Give every line of the data again, unchanged, but with no pictures.
------ COLLECTED DATA ------
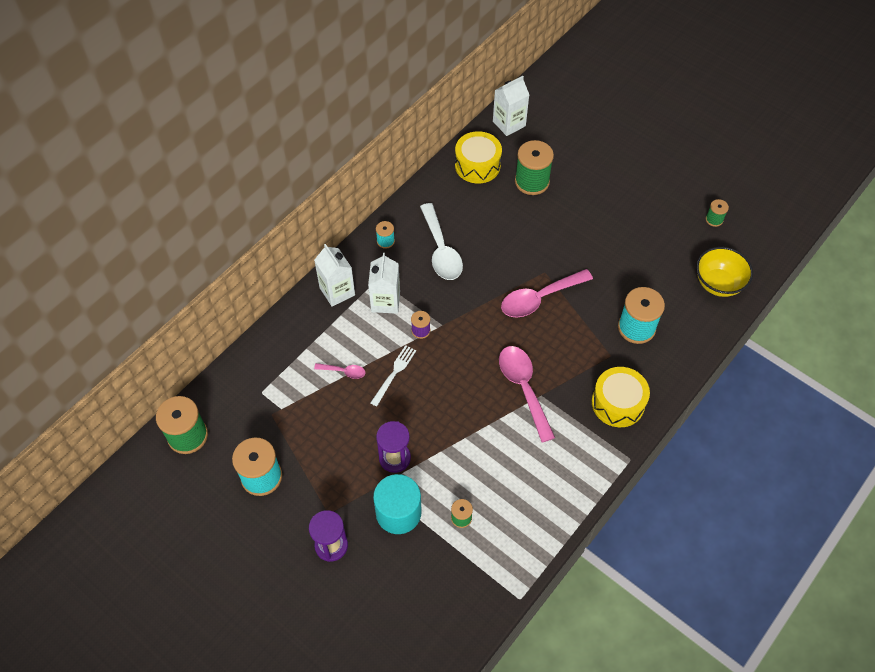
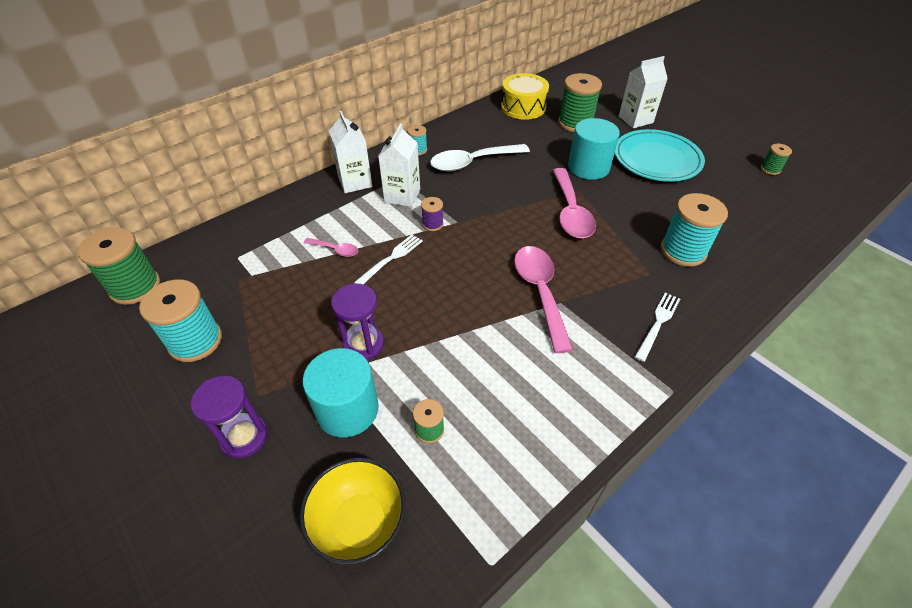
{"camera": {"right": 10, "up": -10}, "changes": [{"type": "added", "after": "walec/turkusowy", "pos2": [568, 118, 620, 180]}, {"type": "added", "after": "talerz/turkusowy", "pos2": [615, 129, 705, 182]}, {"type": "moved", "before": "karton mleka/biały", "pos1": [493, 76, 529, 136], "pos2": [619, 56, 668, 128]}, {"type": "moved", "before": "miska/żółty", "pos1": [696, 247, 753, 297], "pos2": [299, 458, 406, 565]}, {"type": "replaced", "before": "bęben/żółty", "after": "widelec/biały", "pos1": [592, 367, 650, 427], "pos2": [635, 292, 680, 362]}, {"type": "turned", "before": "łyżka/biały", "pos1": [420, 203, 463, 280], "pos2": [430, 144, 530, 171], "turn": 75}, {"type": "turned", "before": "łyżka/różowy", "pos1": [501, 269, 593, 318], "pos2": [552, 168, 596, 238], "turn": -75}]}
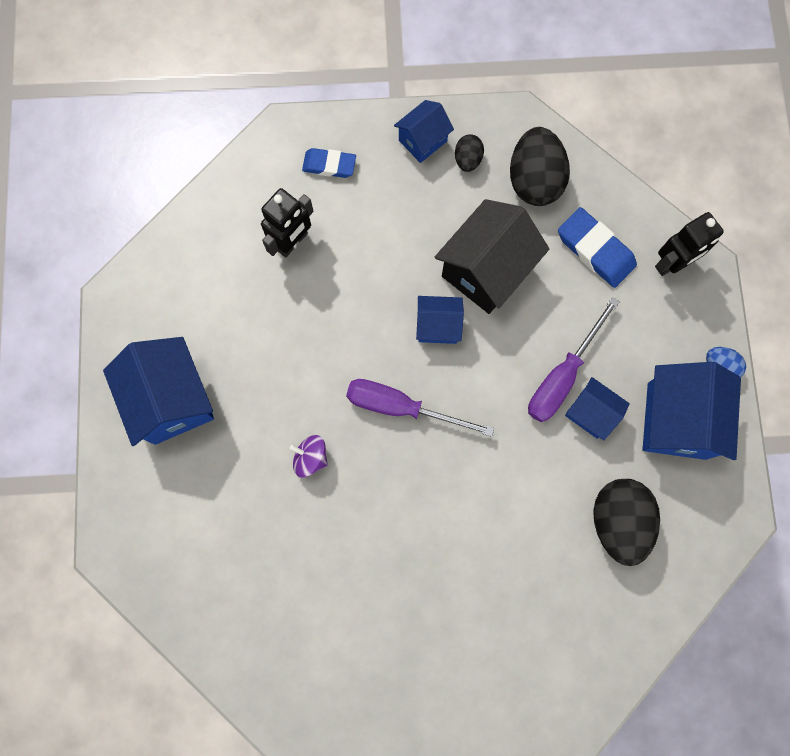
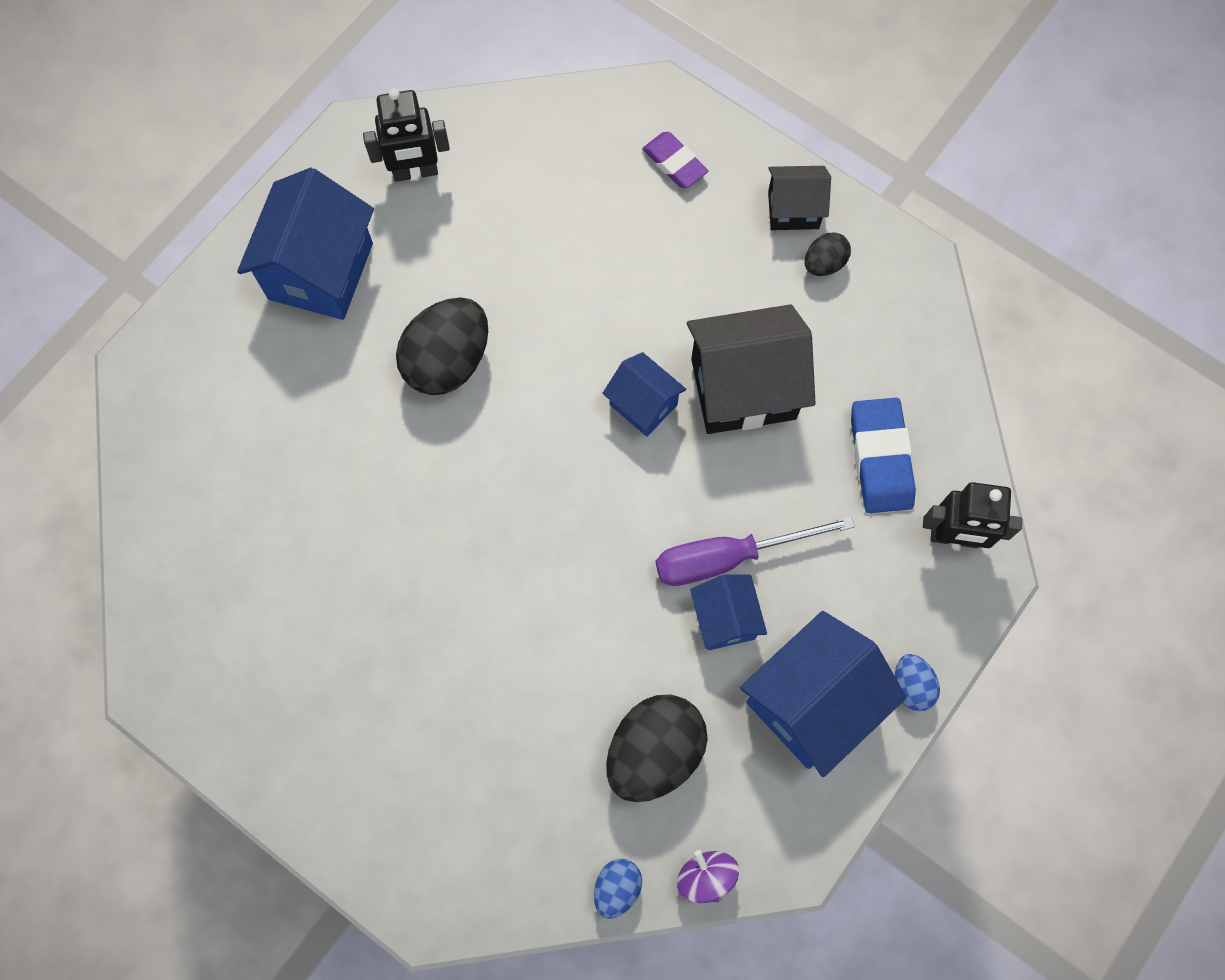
{"camera": {"right": 40, "up": -5}, "changes": [{"type": "removed", "before": "śrubokręt/fioletowy", "pos1": [346, 379, 494, 437]}, {"type": "added", "after": "jajko/niebieski", "pos2": [594, 859, 642, 919]}, {"type": "moved", "before": "robot/czarny", "pos1": [261, 188, 314, 257], "pos2": [363, 88, 450, 182]}, {"type": "moved", "before": "bączek/fioletowy", "pos1": [290, 435, 328, 477], "pos2": [677, 850, 739, 903]}, {"type": "moved", "before": "jajko/czarny", "pos1": [510, 127, 570, 206], "pos2": [396, 298, 488, 395]}, {"type": "recoloured", "before": "gumka do mazania/niebieski", "after": "gumka do mazania/fioletowy", "pos1": [302, 148, 356, 178], "pos2": [642, 132, 708, 188]}, {"type": "recoloured", "before": "domek/niebieski", "after": "domek/czarny", "pos1": [394, 100, 454, 163], "pos2": [768, 166, 831, 230]}]}
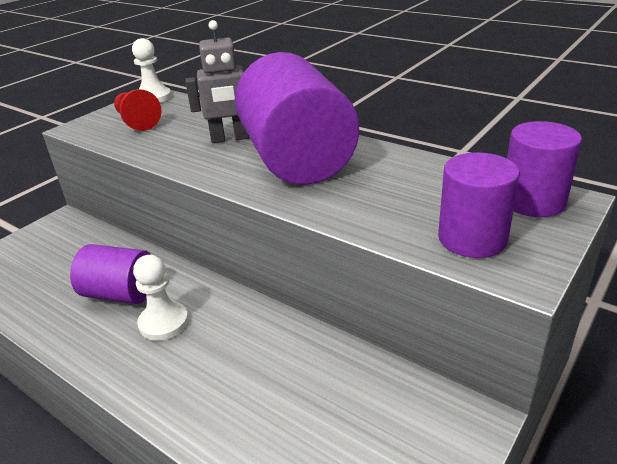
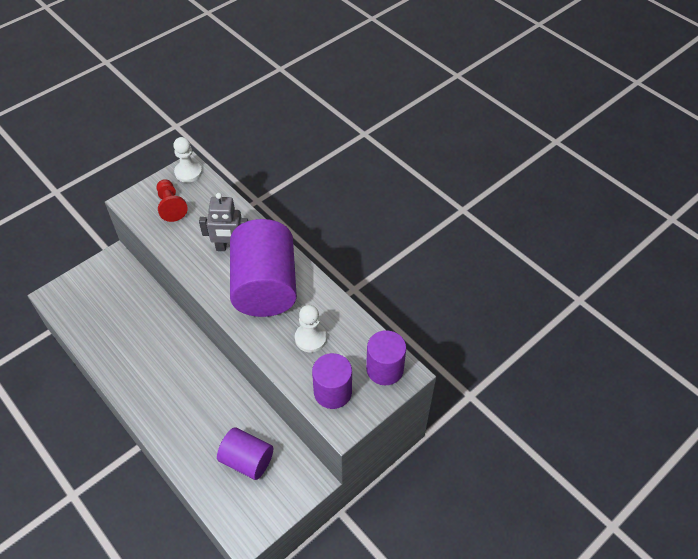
{"camera": {"right": 10, "up": 20}, "changes": [{"type": "moved", "before": "walec/fioletowy", "pos1": [70, 244, 151, 304], "pos2": [217, 428, 273, 480]}, {"type": "moved", "before": "pionek/biały", "pos1": [133, 255, 189, 341], "pos2": [295, 305, 327, 352]}]}
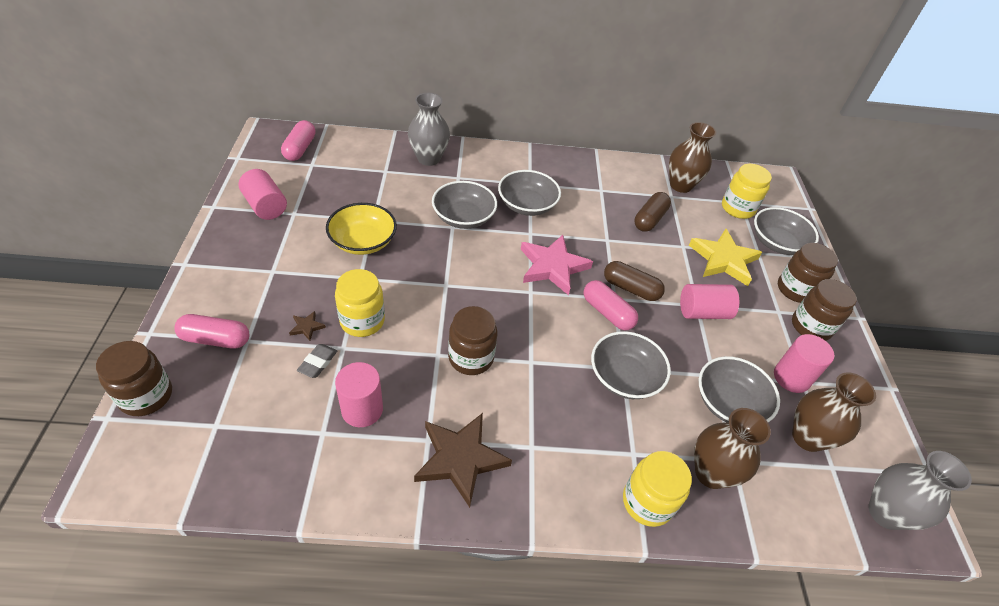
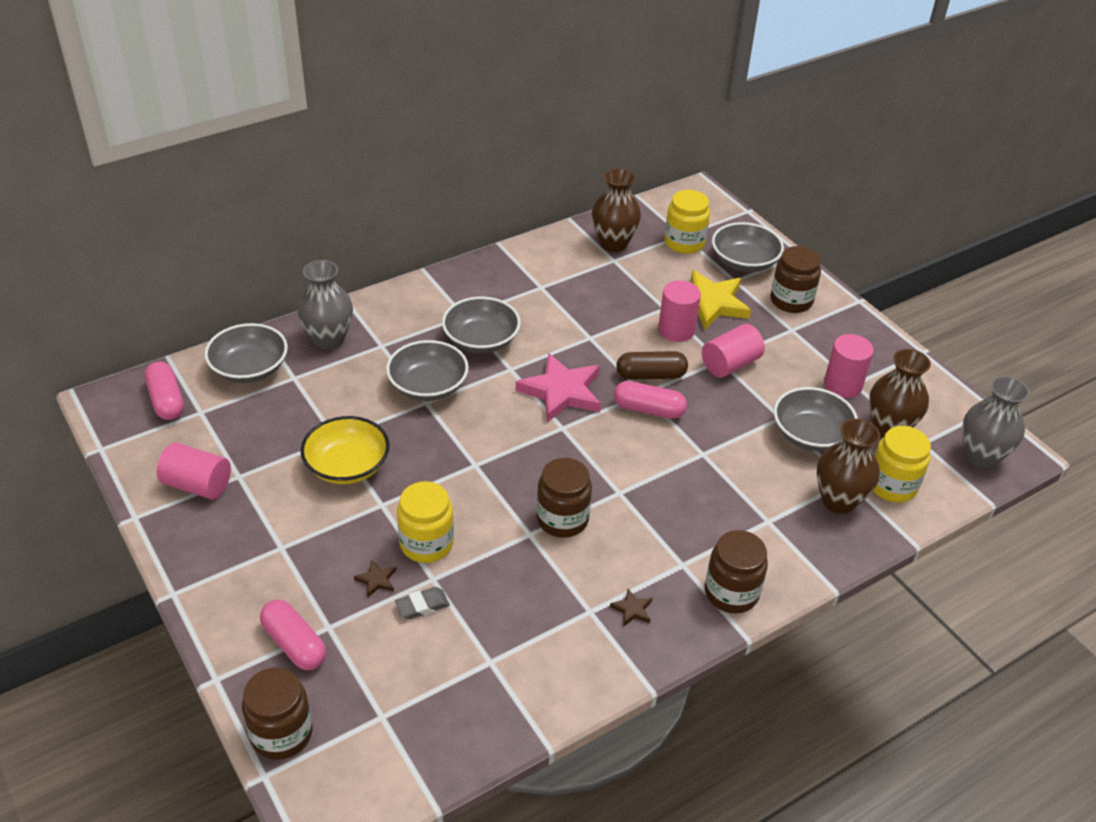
{"camera": {"right": -30, "up": -5}, "changes": [{"type": "removed", "before": "kapsułka/brązowy", "pos1": [634, 192, 671, 232]}, {"type": "moved", "before": "walec/różowy", "pos1": [335, 362, 383, 427], "pos2": [658, 280, 701, 342]}, {"type": "moved", "before": "miska/szary", "pos1": [591, 331, 671, 399], "pos2": [204, 323, 288, 383]}, {"type": "moved", "before": "słoik/żółty", "pos1": [623, 451, 692, 527], "pos2": [873, 426, 931, 502]}, {"type": "moved", "before": "słoik/brązowy", "pos1": [792, 279, 857, 341], "pos2": [705, 530, 768, 613]}, {"type": "turned", "before": "kapsułka/różowy", "pos1": [174, 314, 249, 349], "pos2": [260, 599, 326, 670], "turn": 75}, {"type": "turned", "before": "gumka do mazania/szary", "pos1": [297, 344, 337, 378], "pos2": [395, 587, 450, 619], "turn": 75}, {"type": "resized", "before": "gwiazda/brązowy", "pos1": [414, 413, 512, 508], "pos2": [610, 589, 652, 627], "scale": 0.42}]}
------
_ANSWER FOR THIS EXERCISE_:
{"camera": {"right": 10, "up": -10}, "changes": [{"type": "added", "after": "walec/turkusowy", "pos2": [568, 118, 620, 180]}, {"type": "added", "after": "talerz/turkusowy", "pos2": [615, 129, 705, 182]}, {"type": "moved", "before": "karton mleka/biały", "pos1": [493, 76, 529, 136], "pos2": [619, 56, 668, 128]}, {"type": "moved", "before": "miska/żółty", "pos1": [696, 247, 753, 297], "pos2": [299, 458, 406, 565]}, {"type": "replaced", "before": "bęben/żółty", "after": "widelec/biały", "pos1": [592, 367, 650, 427], "pos2": [635, 292, 680, 362]}, {"type": "turned", "before": "łyżka/biały", "pos1": [420, 203, 463, 280], "pos2": [430, 144, 530, 171], "turn": 75}, {"type": "turned", "before": "łyżka/różowy", "pos1": [501, 269, 593, 318], "pos2": [552, 168, 596, 238], "turn": -75}]}
{"camera": {"right": 40, "up": -5}, "changes": [{"type": "removed", "before": "śrubokręt/fioletowy", "pos1": [346, 379, 494, 437]}, {"type": "added", "after": "jajko/niebieski", "pos2": [594, 859, 642, 919]}, {"type": "moved", "before": "robot/czarny", "pos1": [261, 188, 314, 257], "pos2": [363, 88, 450, 182]}, {"type": "moved", "before": "bączek/fioletowy", "pos1": [290, 435, 328, 477], "pos2": [677, 850, 739, 903]}, {"type": "moved", "before": "jajko/czarny", "pos1": [510, 127, 570, 206], "pos2": [396, 298, 488, 395]}, {"type": "recoloured", "before": "gumka do mazania/niebieski", "after": "gumka do mazania/fioletowy", "pos1": [302, 148, 356, 178], "pos2": [642, 132, 708, 188]}, {"type": "recoloured", "before": "domek/niebieski", "after": "domek/czarny", "pos1": [394, 100, 454, 163], "pos2": [768, 166, 831, 230]}]}
{"camera": {"right": 10, "up": 20}, "changes": [{"type": "moved", "before": "walec/fioletowy", "pos1": [70, 244, 151, 304], "pos2": [217, 428, 273, 480]}, {"type": "moved", "before": "pionek/biały", "pos1": [133, 255, 189, 341], "pos2": [295, 305, 327, 352]}]}
{"camera": {"right": -30, "up": -5}, "changes": [{"type": "removed", "before": "kapsułka/brązowy", "pos1": [634, 192, 671, 232]}, {"type": "moved", "before": "walec/różowy", "pos1": [335, 362, 383, 427], "pos2": [658, 280, 701, 342]}, {"type": "moved", "before": "miska/szary", "pos1": [591, 331, 671, 399], "pos2": [204, 323, 288, 383]}, {"type": "moved", "before": "słoik/żółty", "pos1": [623, 451, 692, 527], "pos2": [873, 426, 931, 502]}, {"type": "moved", "before": "słoik/brązowy", "pos1": [792, 279, 857, 341], "pos2": [705, 530, 768, 613]}, {"type": "turned", "before": "kapsułka/różowy", "pos1": [174, 314, 249, 349], "pos2": [260, 599, 326, 670], "turn": 75}, {"type": "turned", "before": "gumka do mazania/szary", "pos1": [297, 344, 337, 378], "pos2": [395, 587, 450, 619], "turn": 75}, {"type": "resized", "before": "gwiazda/brązowy", "pos1": [414, 413, 512, 508], "pos2": [610, 589, 652, 627], "scale": 0.42}]}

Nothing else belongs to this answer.